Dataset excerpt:
BEGIN
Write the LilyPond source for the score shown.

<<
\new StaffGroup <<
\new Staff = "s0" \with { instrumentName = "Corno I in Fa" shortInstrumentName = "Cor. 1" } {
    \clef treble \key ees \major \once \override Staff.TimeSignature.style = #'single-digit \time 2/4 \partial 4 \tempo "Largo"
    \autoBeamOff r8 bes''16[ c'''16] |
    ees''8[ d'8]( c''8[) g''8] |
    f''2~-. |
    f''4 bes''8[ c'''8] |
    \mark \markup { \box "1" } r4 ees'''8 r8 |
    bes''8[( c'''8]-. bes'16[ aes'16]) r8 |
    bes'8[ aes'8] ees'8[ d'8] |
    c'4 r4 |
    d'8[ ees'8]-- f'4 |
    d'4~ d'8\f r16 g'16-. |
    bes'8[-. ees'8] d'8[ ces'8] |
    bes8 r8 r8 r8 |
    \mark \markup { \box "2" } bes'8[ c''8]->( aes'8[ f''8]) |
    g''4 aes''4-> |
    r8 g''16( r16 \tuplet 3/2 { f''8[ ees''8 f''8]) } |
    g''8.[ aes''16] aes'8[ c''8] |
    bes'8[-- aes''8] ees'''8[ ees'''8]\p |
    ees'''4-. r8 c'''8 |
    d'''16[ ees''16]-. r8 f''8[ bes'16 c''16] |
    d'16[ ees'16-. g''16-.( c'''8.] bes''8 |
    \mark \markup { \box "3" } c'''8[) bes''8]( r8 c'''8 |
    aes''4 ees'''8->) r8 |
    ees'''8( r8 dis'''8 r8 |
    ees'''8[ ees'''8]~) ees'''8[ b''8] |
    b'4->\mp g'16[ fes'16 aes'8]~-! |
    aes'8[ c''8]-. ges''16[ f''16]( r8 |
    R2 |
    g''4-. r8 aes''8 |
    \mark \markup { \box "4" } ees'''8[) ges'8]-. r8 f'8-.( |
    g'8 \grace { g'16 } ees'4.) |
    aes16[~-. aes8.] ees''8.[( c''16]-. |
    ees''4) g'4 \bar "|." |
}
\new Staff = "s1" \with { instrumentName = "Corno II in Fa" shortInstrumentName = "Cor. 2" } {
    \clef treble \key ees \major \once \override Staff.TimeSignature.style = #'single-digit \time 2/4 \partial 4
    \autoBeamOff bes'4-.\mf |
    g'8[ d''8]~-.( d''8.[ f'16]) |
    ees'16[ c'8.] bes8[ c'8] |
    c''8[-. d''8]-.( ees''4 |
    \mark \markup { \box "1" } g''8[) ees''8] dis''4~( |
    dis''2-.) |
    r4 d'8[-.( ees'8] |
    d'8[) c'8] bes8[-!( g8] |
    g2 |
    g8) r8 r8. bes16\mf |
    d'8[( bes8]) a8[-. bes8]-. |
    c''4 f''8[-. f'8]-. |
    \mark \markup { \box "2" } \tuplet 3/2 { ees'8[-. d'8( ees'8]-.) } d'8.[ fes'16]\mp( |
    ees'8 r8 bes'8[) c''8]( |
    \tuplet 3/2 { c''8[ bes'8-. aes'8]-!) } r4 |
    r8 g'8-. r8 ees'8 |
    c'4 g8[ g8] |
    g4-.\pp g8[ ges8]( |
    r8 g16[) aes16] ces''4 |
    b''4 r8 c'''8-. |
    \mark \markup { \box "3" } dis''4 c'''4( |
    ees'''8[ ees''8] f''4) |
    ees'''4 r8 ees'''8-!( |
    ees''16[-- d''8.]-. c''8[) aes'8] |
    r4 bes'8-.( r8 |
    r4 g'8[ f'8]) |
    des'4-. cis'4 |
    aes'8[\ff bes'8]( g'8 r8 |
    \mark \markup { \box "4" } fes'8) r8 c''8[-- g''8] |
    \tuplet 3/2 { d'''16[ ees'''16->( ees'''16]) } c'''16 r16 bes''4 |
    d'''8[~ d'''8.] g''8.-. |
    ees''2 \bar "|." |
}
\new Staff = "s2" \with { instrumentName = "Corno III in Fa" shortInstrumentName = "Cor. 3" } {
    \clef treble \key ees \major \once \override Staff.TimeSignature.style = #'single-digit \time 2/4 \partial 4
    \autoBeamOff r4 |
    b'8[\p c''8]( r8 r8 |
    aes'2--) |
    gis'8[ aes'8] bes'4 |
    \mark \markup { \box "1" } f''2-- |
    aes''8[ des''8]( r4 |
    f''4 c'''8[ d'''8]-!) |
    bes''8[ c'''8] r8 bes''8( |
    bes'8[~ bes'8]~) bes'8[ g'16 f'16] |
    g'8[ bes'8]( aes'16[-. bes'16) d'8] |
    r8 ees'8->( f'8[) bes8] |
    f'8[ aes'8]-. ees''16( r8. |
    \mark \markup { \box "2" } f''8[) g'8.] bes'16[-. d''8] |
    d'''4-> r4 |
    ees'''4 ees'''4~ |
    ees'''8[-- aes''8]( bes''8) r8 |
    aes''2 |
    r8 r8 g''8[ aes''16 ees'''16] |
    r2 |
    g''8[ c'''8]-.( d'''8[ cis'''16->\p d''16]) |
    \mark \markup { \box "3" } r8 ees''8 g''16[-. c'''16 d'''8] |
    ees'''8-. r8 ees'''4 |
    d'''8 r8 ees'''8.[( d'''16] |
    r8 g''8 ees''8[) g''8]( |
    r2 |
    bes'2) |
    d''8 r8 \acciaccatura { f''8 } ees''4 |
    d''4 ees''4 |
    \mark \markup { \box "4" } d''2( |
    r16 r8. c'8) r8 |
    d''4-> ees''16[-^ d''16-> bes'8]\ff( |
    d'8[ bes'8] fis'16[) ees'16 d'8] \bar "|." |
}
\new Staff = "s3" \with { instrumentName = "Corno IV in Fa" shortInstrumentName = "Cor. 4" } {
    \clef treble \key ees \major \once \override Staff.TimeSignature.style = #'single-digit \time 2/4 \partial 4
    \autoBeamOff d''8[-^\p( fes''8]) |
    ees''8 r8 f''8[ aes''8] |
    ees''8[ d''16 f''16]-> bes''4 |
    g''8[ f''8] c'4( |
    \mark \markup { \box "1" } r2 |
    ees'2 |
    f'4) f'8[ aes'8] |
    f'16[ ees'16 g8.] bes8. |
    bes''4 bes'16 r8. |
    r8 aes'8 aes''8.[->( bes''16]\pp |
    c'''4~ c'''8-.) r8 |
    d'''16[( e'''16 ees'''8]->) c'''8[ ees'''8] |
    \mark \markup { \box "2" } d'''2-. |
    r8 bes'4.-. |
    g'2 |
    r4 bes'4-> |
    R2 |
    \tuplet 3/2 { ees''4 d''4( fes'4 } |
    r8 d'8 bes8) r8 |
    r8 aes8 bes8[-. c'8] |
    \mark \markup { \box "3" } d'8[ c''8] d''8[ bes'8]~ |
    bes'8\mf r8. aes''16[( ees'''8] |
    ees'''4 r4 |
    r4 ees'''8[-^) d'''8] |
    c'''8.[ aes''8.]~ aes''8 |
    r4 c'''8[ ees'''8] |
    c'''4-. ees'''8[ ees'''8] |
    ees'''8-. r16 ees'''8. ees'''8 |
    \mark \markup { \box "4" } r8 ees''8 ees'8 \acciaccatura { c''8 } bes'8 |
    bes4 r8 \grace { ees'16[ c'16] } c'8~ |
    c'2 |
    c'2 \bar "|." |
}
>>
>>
END
**Direction**
Pick out every line in the records that contains the string "acciaccatura" and copy each one in full.

**Finished task**
    d''8 r8 \acciaccatura { f''8 } ees''4 |
    \mark \markup { \box "4" } r8 ees''8 ees'8 \acciaccatura { c''8 } bes'8 |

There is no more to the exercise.